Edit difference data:
▬▬▬

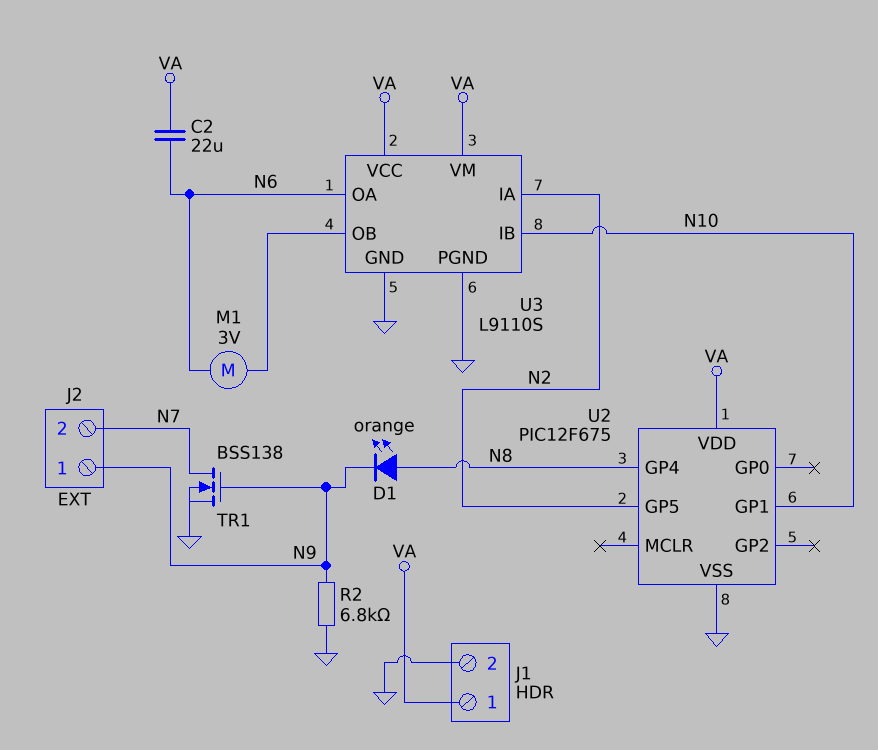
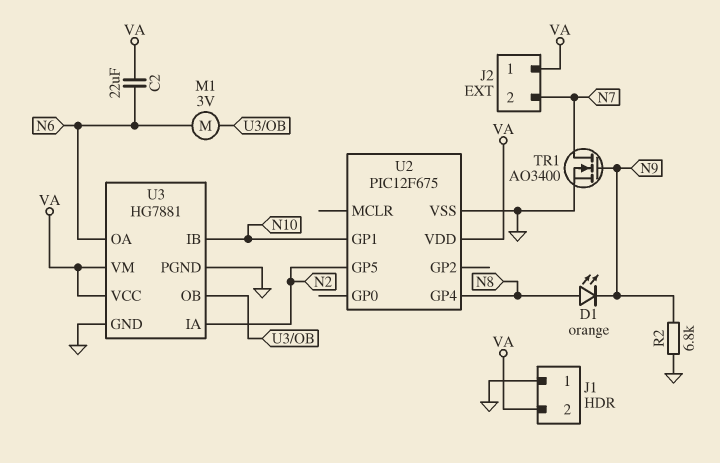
J1 pin 1: VA -> GND
J1 pin 2: GND -> VA
J2 pin 1: N9 -> VA
TR1: NMOS BSS138 (G N9, D N7, S GND) -> NMOS AO3400 (G N9, D N7, S GND)
U3: L9110S -> HG7881

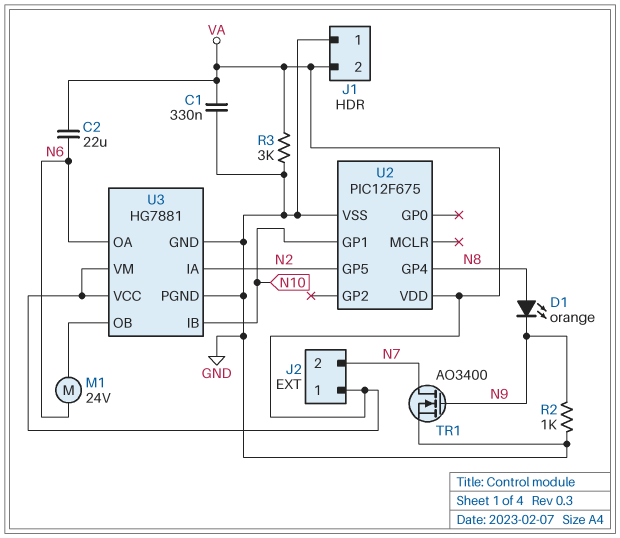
C1: none -> 330nF (GND, VA)
M1: motor 3V (N6, U3/OB) -> motor 24V (N6, U3/OB)
R2: 6.8k (GND, N9) -> 1k (GND, N9)
R3: none -> 3k (GND, VA)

▬▬▬

## [WHAT THE TASK ASKS]
Once the line with "C1: none -> 330nF (GND, VA)" is found, write out that line and every one after it through the last line of the records, exactly and with nothing else.

## [SOLUTION FOR THIS PROBLEM]
C1: none -> 330nF (GND, VA)
M1: motor 3V (N6, U3/OB) -> motor 24V (N6, U3/OB)
R2: 6.8k (GND, N9) -> 1k (GND, N9)
R3: none -> 3k (GND, VA)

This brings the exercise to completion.